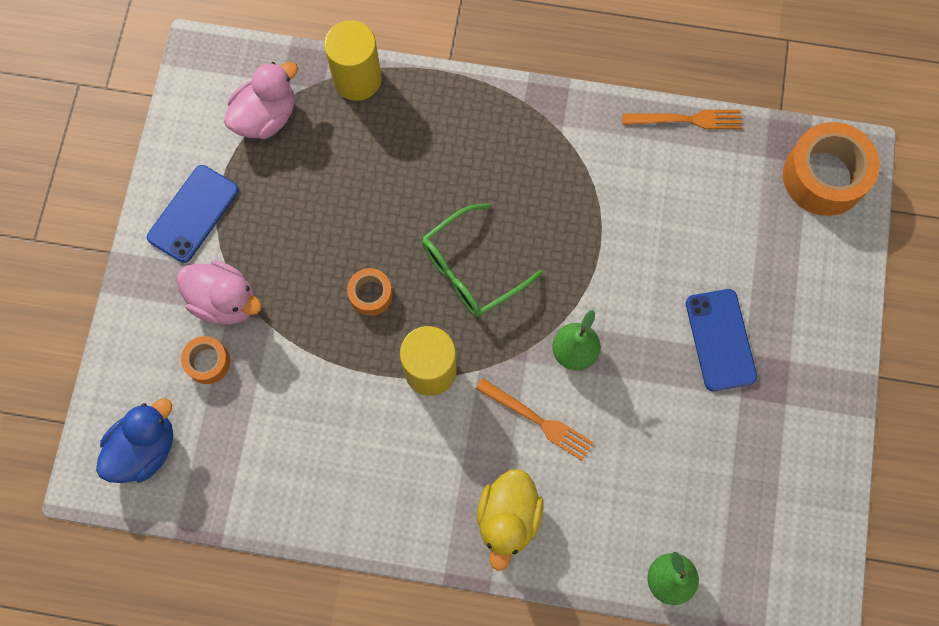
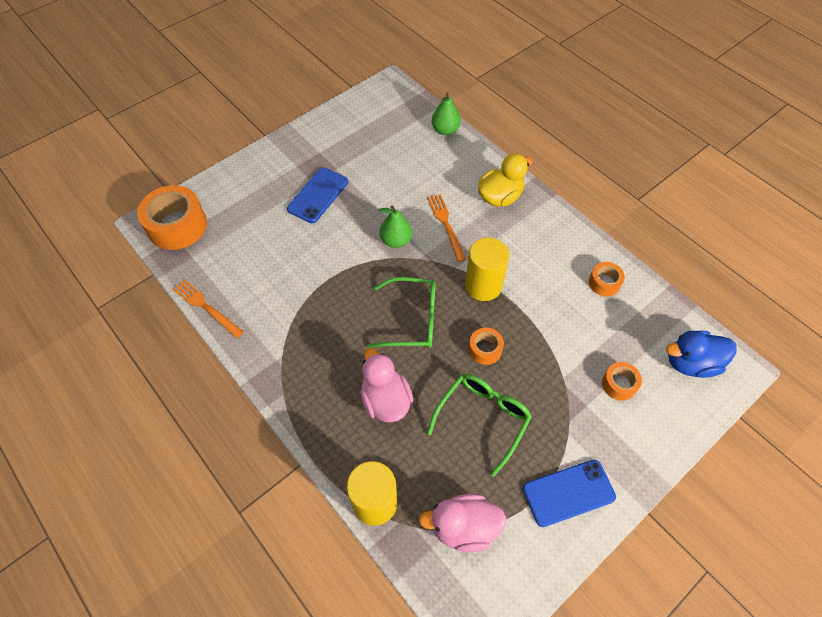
camera: 140 degrees left, 15 degrees down
pink duck [177,260,262,325] -> pink duck moved to [360,348,413,422]
none -> green glasses [427,374,532,476]
none -> orange tape [589,262,625,296]

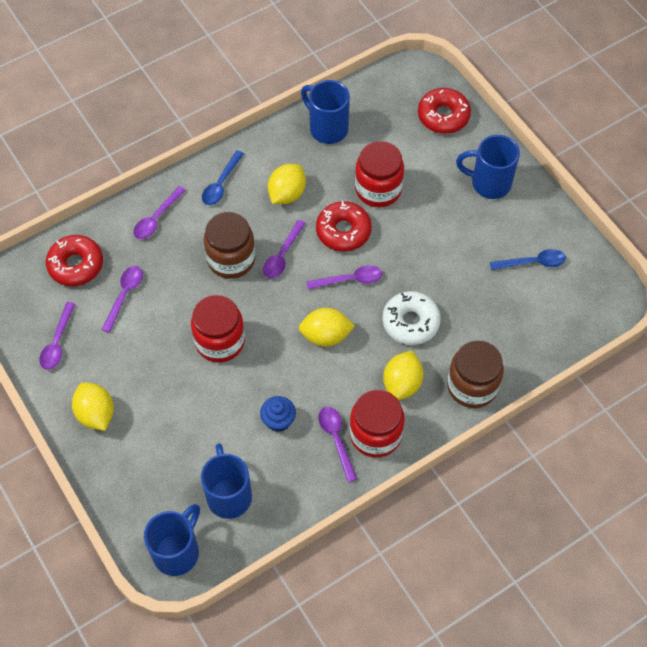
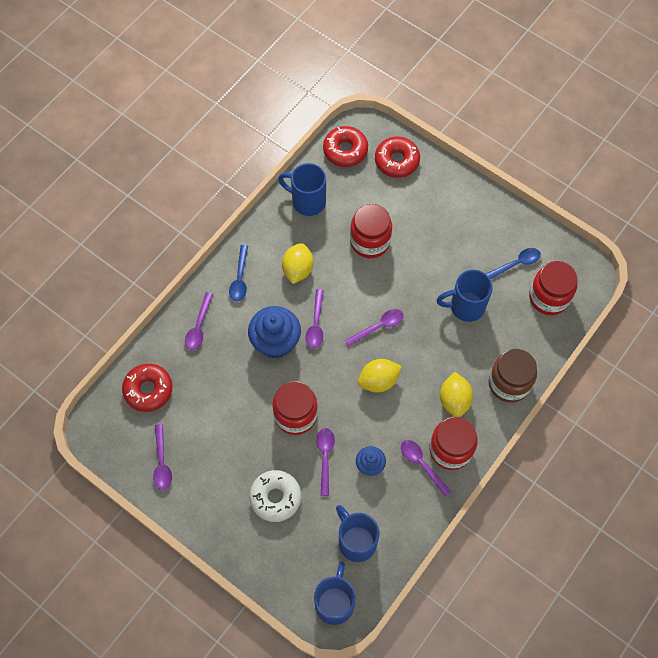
camera: 20 degrees left, 5 degrees up
yellow lemon [72,382,114,431] -> none
purple spoon [101,266,143,333] -> purple spoon moved to [316,428,335,496]
brown jar [204,212,255,279] -> blue cupcake [248,306,301,358]
red donut [316,201,372,251] -> red donut moved to [323,126,368,167]
white donut [382,291,441,345] -> white donut moved to [249,470,301,522]
blue mug [456,135,520,199] -> blue mug moved to [437,270,493,322]
none -> red jar [529,261,578,315]

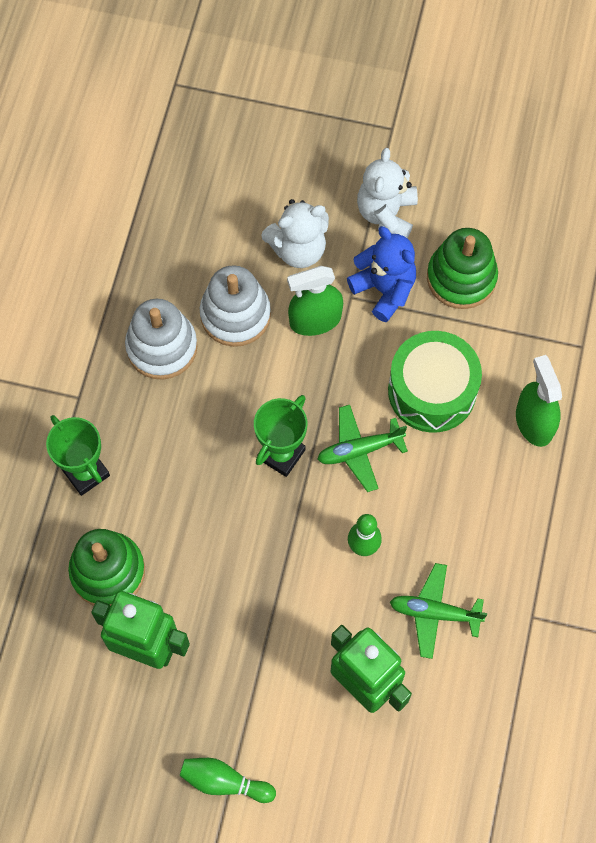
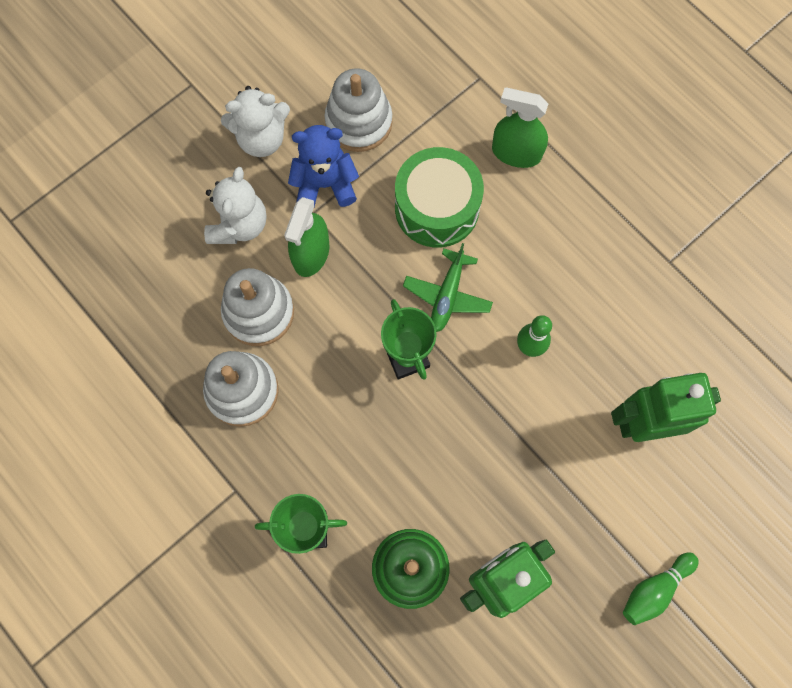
camera: 55 degrees left, 5 degrees up
white teddy bear [357,148,418,238] -> white teddy bear turned 60 degrees counterclockwise [221,86,290,157]
green plane [390,563,487,659] -> none
green stacking toy [427,228,498,309] -> white stacking toy [324,68,392,152]

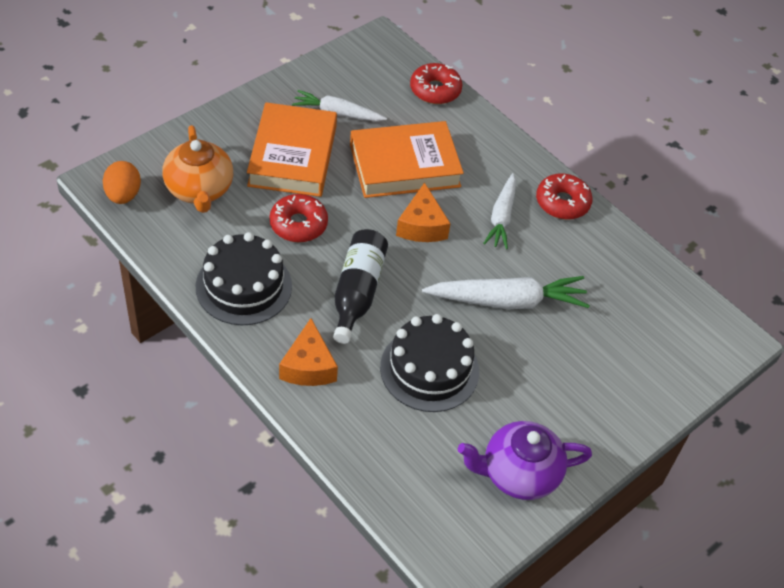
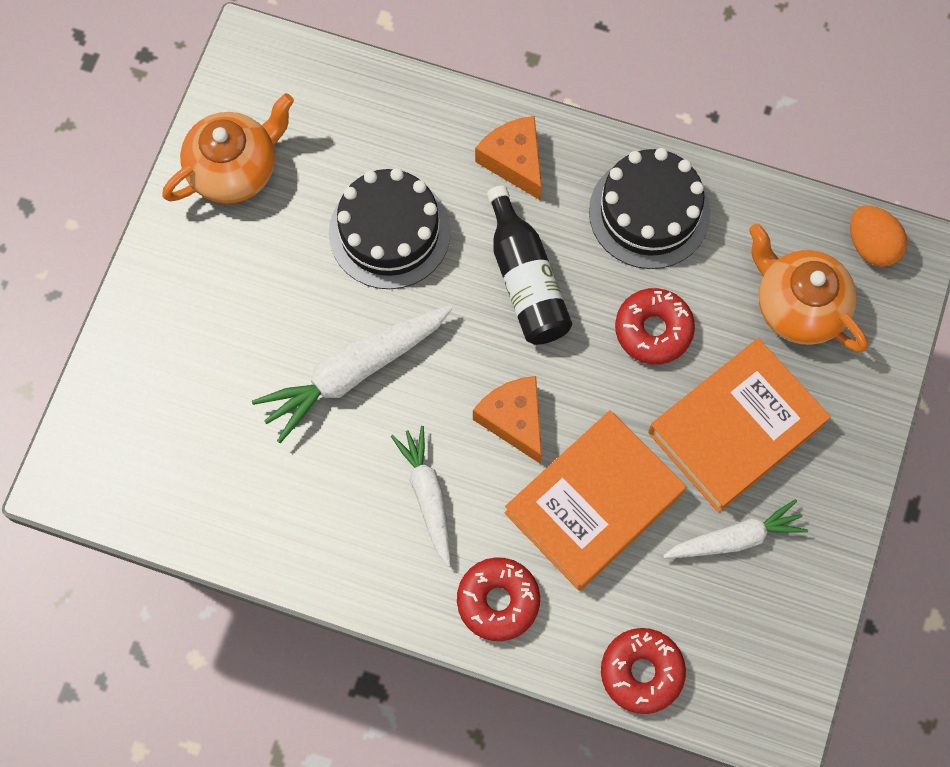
camera: 155 degrees right, 20 degrees up
orange book [247,102,337,197] -> orange book turned 75 degrees clockwise [648,338,831,513]
purple teapot [458,421,592,500] -> orange teapot [162,93,294,203]
red donut [536,174,593,220] -> red donut moved to [457,557,540,641]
- - -
Instruction - Transcribe exactly and only the lines from the top of the records through the line containing "white donut [382,291,441,345]", inclusive, and do not copy the pictures.

Response box -
camera: 140 degrees left, 15 degrees down
pink duck [177,260,262,325] -> pink duck moved to [360,348,413,422]
none -> green glasses [427,374,532,476]
none -> orange tape [589,262,625,296]

camera: 20 degrees left, 5 degrees up
yellow lemon [72,382,114,431] -> none
purple spoon [101,266,143,333] -> purple spoon moved to [316,428,335,496]
brown jar [204,212,255,279] -> blue cupcake [248,306,301,358]
red donut [316,201,372,251] -> red donut moved to [323,126,368,167]
white donut [382,291,441,345] -> white donut moved to [249,470,301,522]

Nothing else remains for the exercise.